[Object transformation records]
● ● ● ● ● ● ●
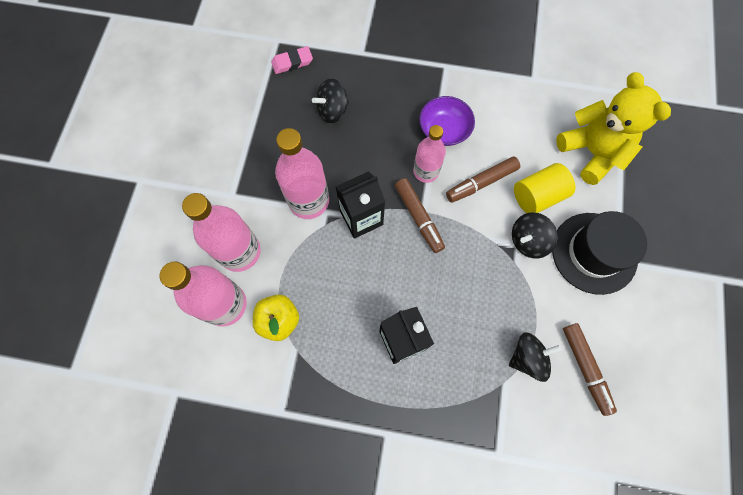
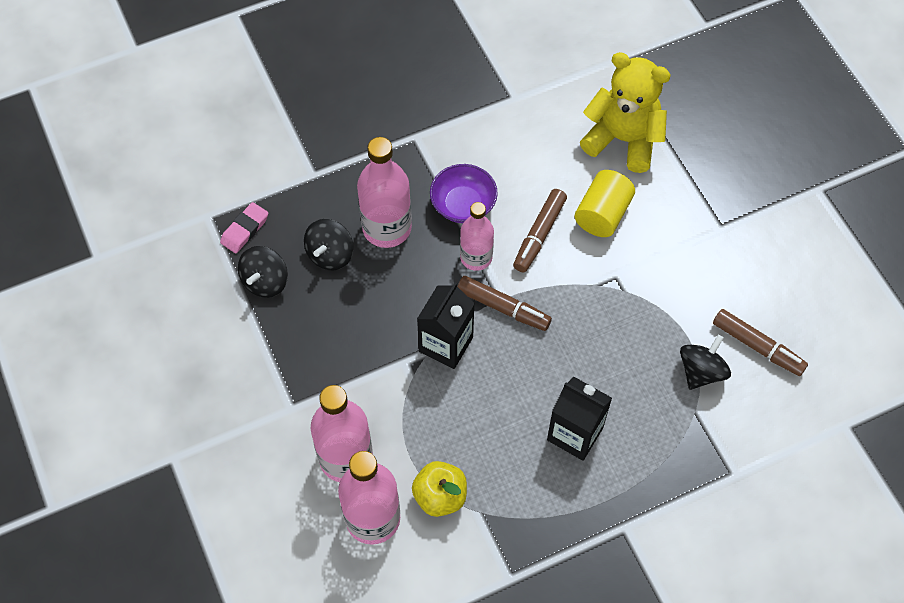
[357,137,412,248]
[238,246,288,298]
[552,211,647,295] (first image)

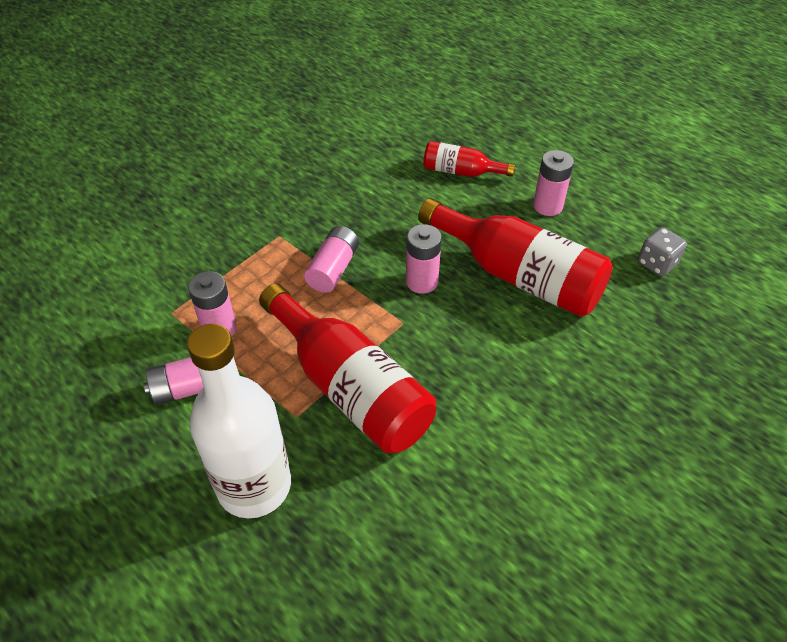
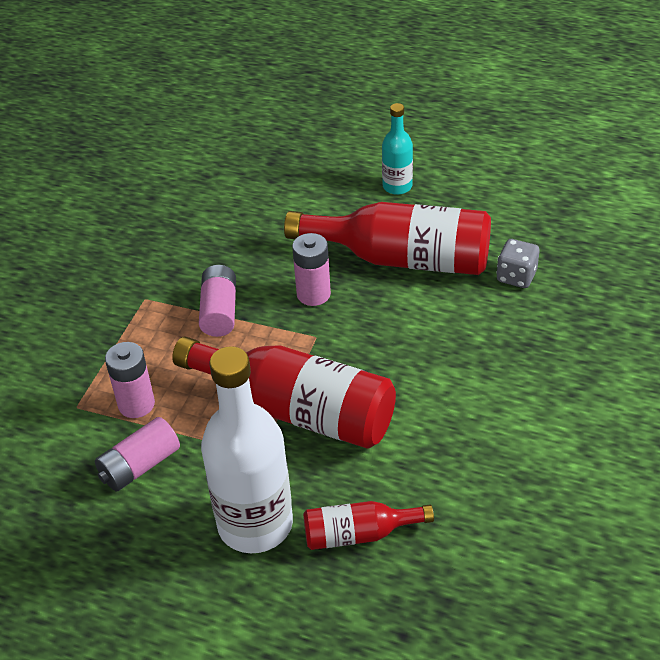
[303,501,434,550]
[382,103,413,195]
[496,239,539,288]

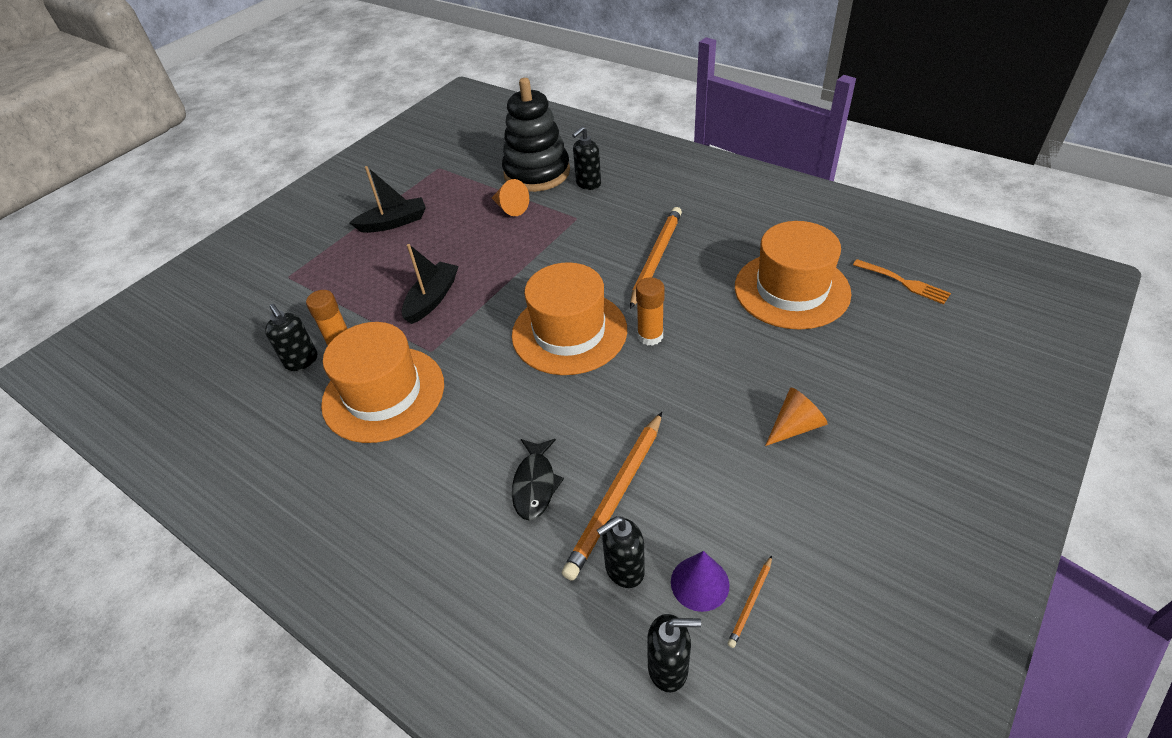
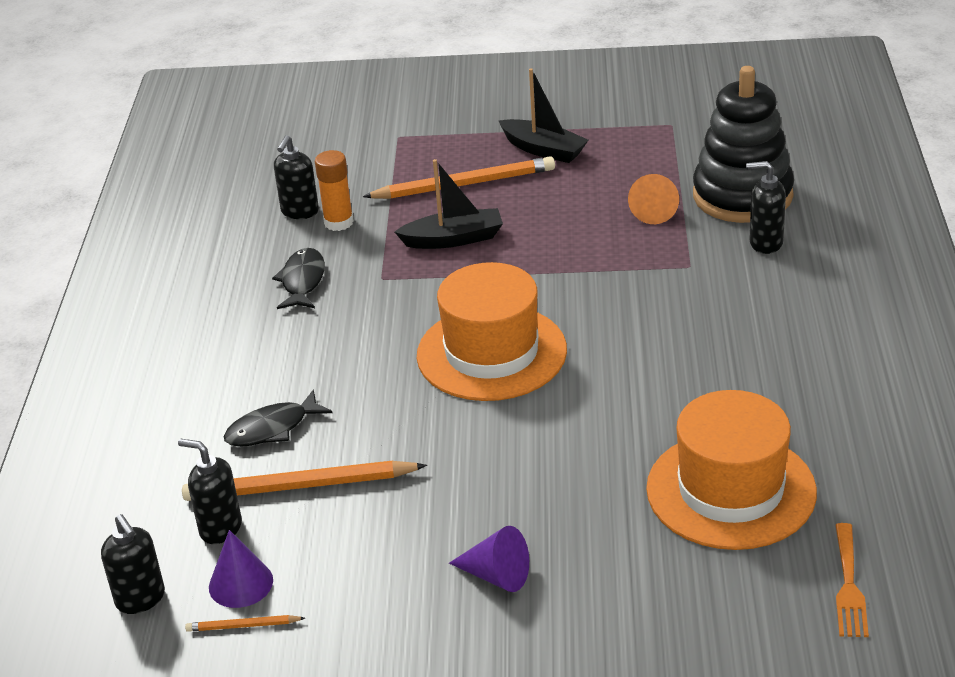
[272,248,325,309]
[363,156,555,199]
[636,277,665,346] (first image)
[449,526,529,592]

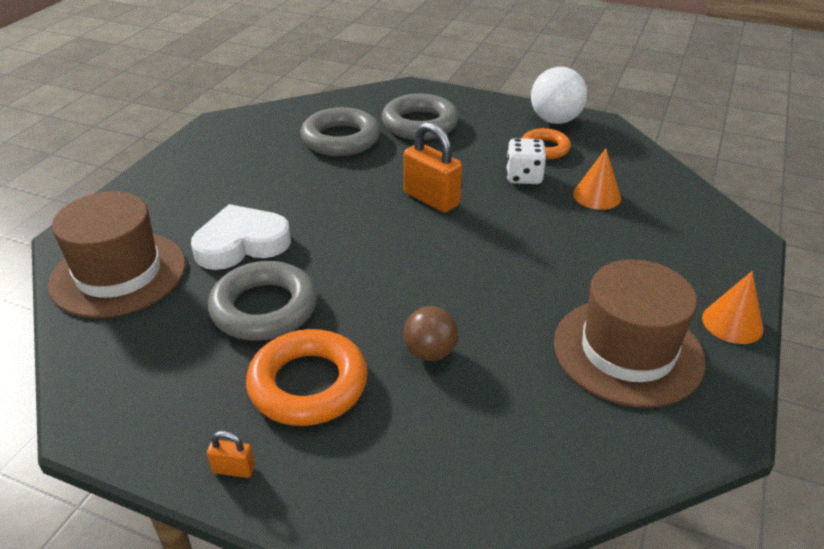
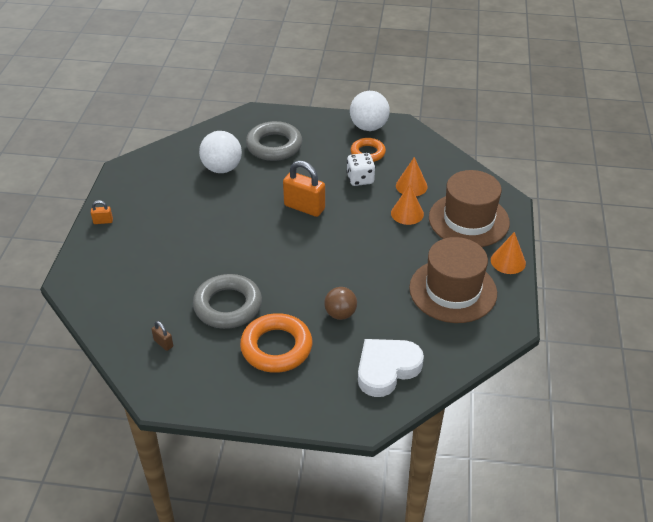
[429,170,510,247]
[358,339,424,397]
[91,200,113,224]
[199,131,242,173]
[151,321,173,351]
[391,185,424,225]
● ● ● ● ● ● ●
● What you are asked to do
Find the string "image" in the lines above and count those lines. Give only that count.

● Answer to the problem
2